• [Requirement] Lines to restate from the data below: from the one containing "camera: 35 degrees right, 15 degrees up" to the one containing "gone | eraser/turquoise", both included. Give them again exactly, and only them.
== Segment start ==
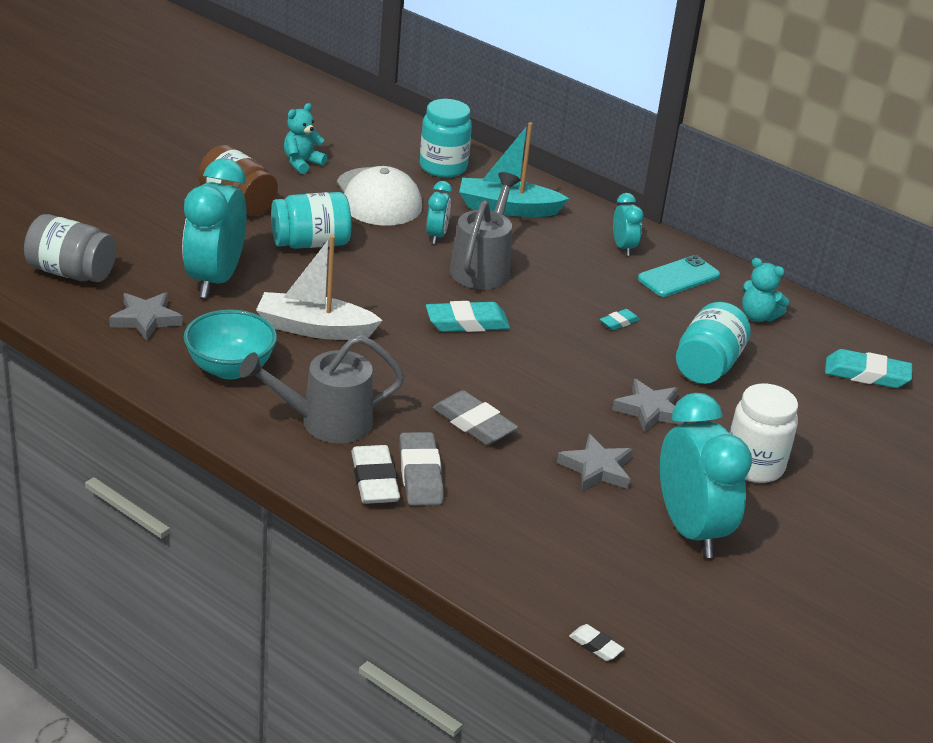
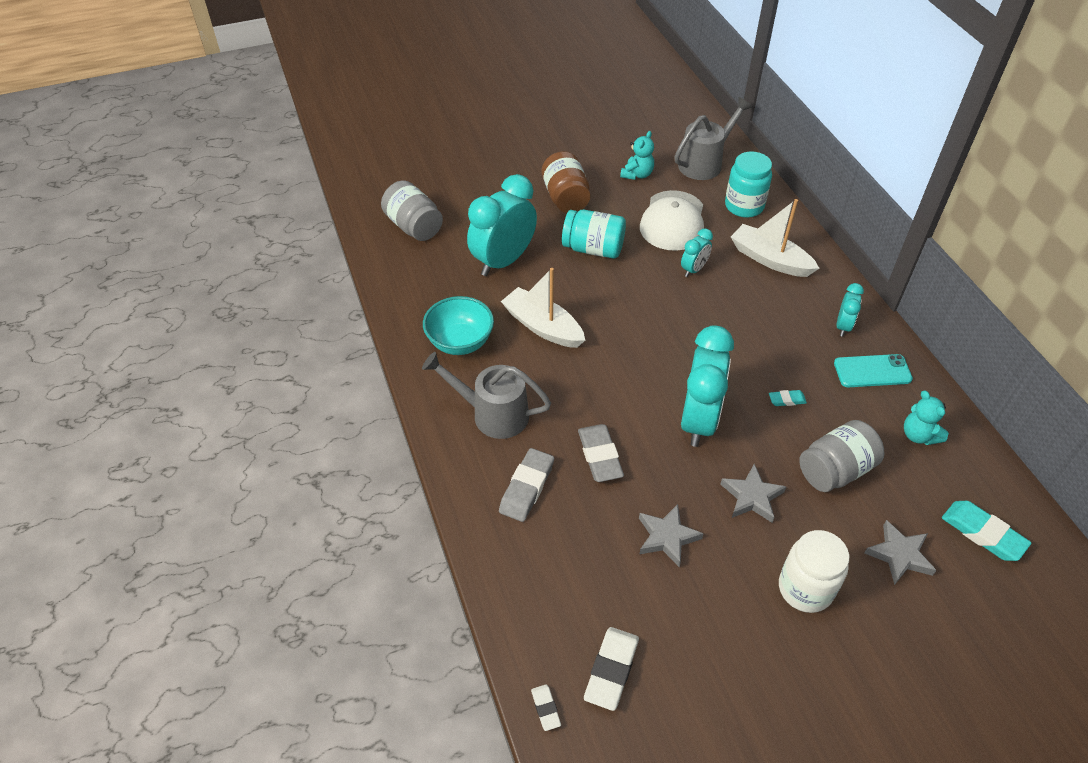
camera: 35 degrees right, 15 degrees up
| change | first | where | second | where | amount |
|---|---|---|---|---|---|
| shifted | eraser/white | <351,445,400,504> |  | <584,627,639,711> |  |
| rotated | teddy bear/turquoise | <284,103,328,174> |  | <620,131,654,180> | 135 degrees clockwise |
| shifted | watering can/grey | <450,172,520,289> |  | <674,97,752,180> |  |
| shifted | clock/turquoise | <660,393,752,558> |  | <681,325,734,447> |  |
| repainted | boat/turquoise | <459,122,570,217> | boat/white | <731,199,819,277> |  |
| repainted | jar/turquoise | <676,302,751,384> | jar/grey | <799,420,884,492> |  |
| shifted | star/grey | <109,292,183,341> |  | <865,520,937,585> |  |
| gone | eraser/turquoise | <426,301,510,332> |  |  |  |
== Segment end ==
== Segment start ==
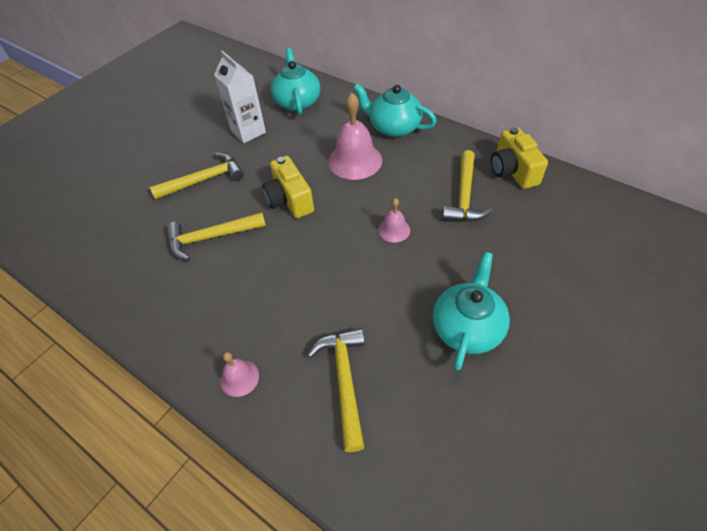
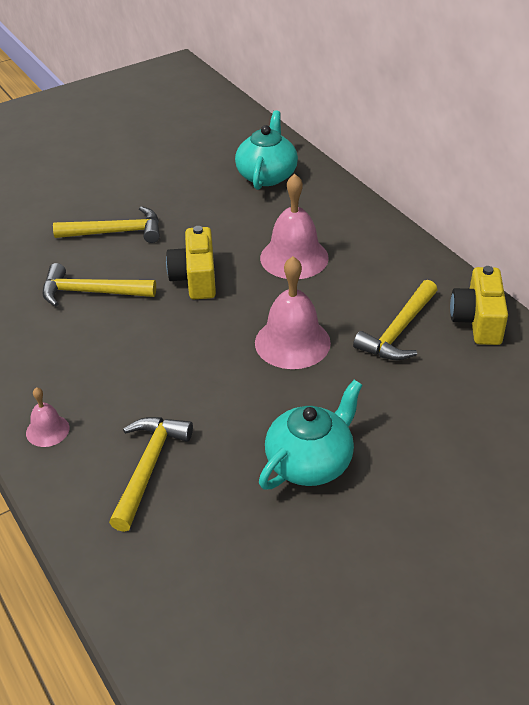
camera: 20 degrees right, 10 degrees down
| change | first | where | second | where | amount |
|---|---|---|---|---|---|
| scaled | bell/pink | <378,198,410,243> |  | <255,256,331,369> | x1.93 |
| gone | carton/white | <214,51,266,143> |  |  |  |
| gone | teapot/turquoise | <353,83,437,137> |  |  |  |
== Segment end ==
== Segment start ==
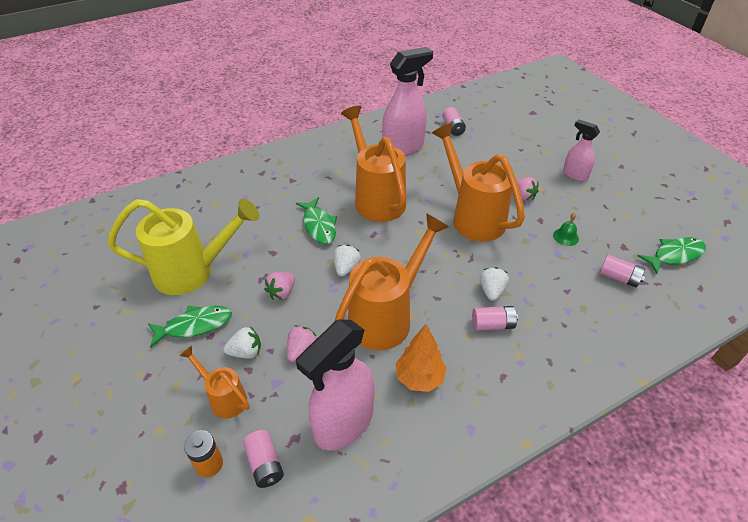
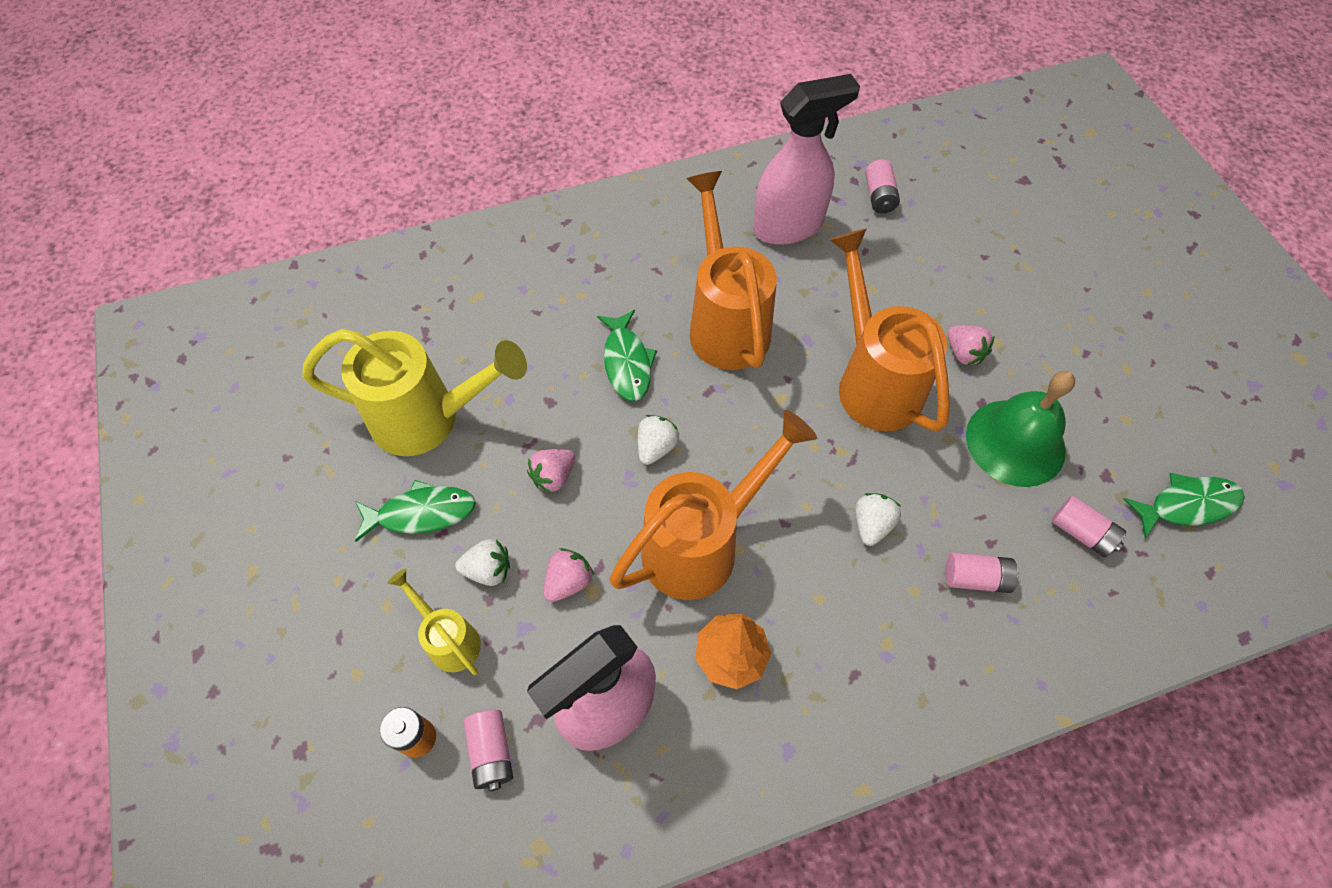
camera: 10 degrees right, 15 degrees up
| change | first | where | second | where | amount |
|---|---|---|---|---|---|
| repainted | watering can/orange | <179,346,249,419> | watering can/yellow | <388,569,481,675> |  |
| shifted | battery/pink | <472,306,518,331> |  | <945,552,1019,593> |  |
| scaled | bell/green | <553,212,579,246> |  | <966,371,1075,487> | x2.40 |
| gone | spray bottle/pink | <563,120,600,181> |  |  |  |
== Segment end ==
• [Solution to this exercise]
camera: 35 degrees right, 15 degrees up
| change | first | where | second | where | amount |
|---|---|---|---|---|---|
| shifted | eraser/white | <351,445,400,504> |  | <584,627,639,711> |  |
| rotated | teddy bear/turquoise | <284,103,328,174> |  | <620,131,654,180> | 135 degrees clockwise |
| shifted | watering can/grey | <450,172,520,289> |  | <674,97,752,180> |  |
| shifted | clock/turquoise | <660,393,752,558> |  | <681,325,734,447> |  |
| repainted | boat/turquoise | <459,122,570,217> | boat/white | <731,199,819,277> |  |
| repainted | jar/turquoise | <676,302,751,384> | jar/grey | <799,420,884,492> |  |
| shifted | star/grey | <109,292,183,341> |  | <865,520,937,585> |  |
| gone | eraser/turquoise | <426,301,510,332> |  |  |  |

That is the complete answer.